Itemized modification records
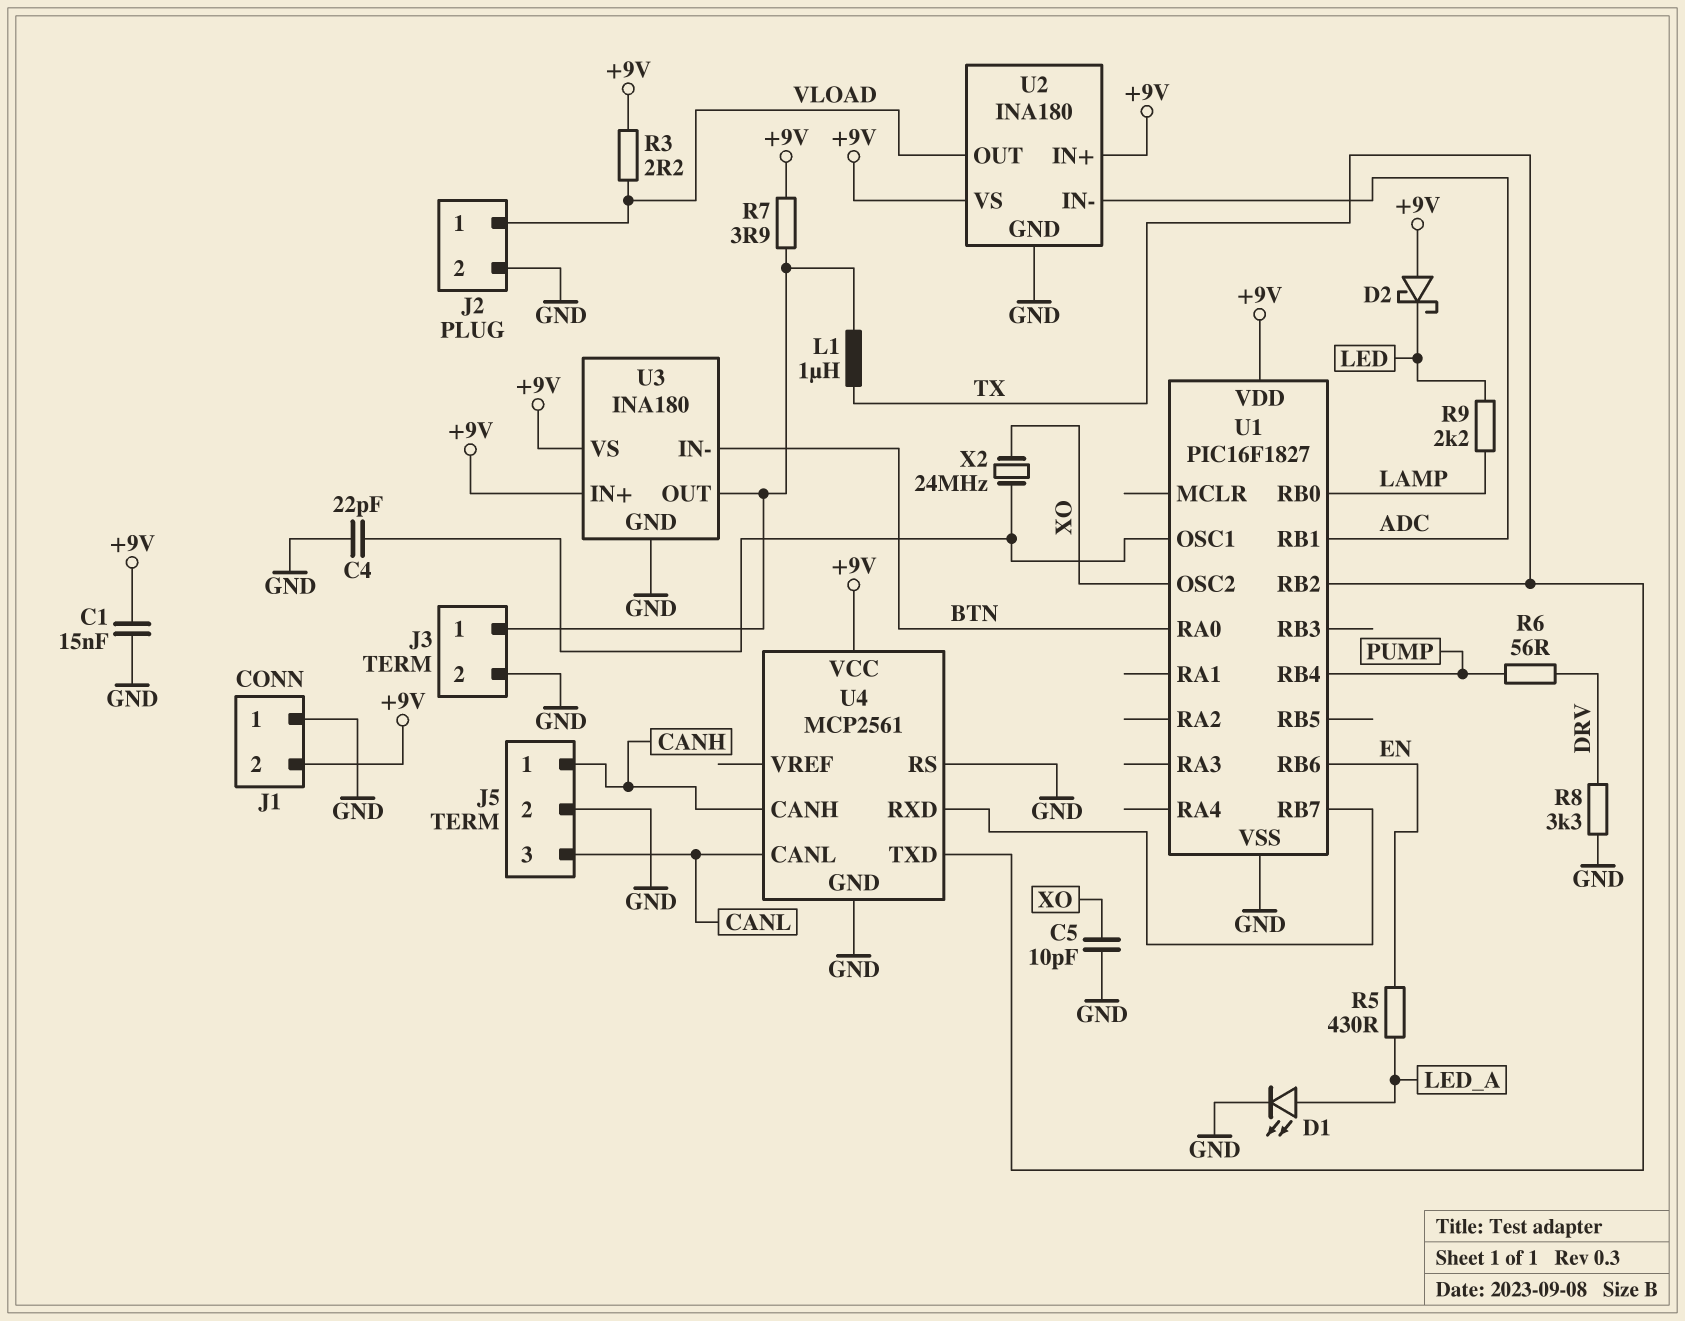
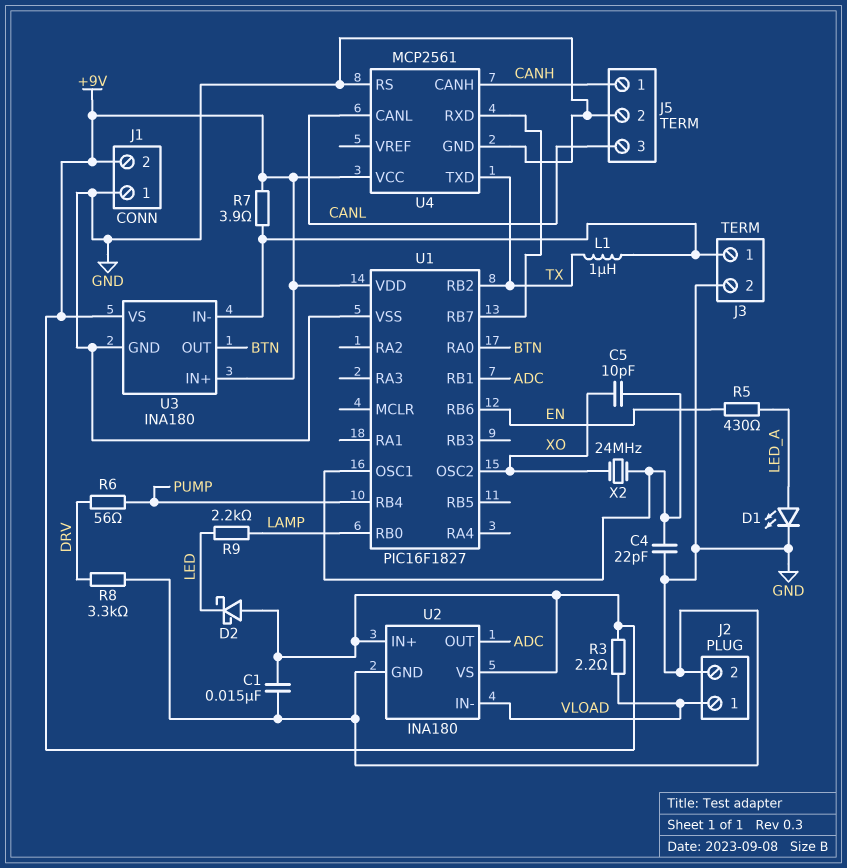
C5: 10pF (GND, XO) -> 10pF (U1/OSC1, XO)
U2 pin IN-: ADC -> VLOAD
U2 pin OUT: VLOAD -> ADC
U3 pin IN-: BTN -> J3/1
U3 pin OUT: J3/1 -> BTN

==

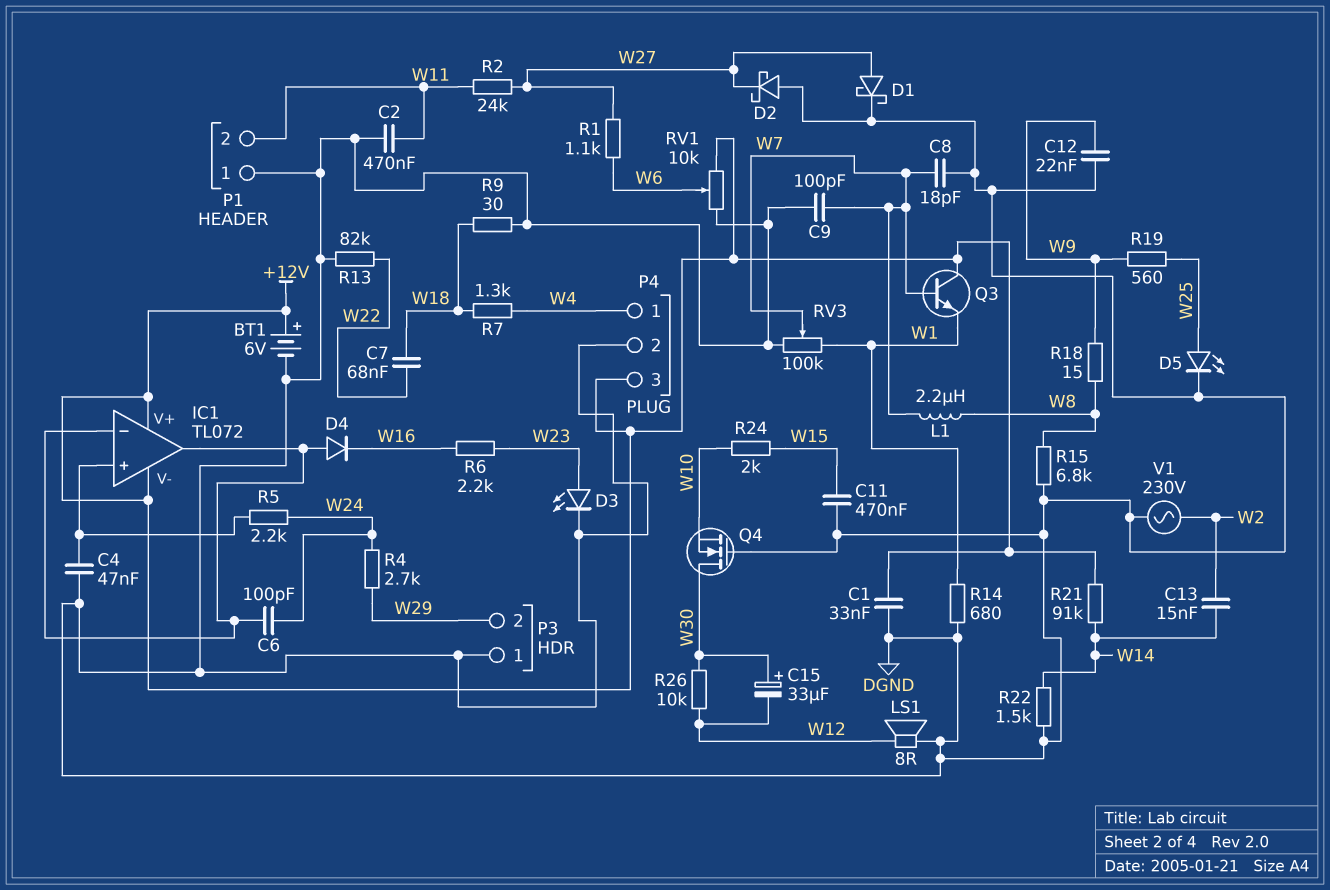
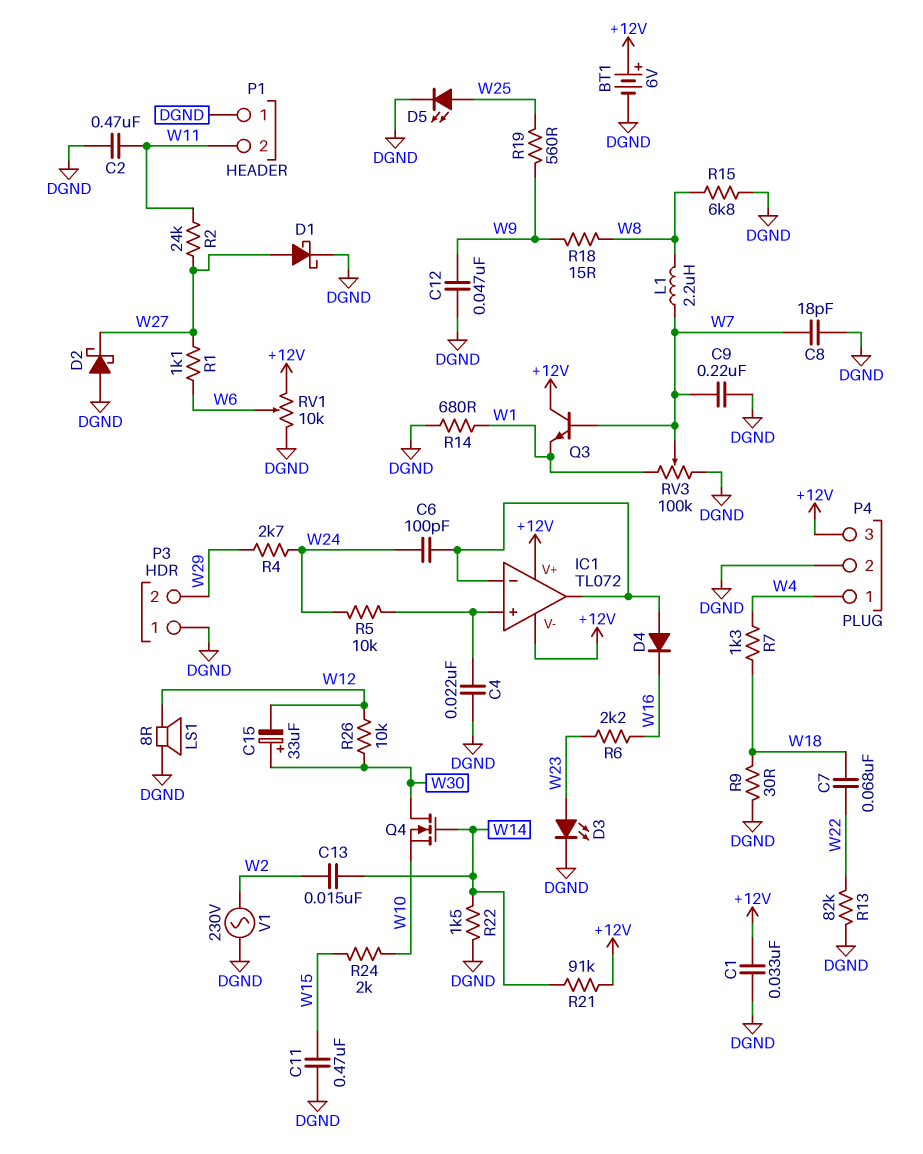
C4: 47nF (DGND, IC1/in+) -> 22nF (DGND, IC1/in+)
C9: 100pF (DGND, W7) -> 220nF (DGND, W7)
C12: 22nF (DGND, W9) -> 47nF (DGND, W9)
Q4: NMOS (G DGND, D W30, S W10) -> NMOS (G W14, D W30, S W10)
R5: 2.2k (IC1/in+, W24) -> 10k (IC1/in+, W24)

WORK TO BE COMPLETED: Count every line of the records above in which the string "VLOAD" appears. The number alone is to be given.

WRITTEN ANSWER: 2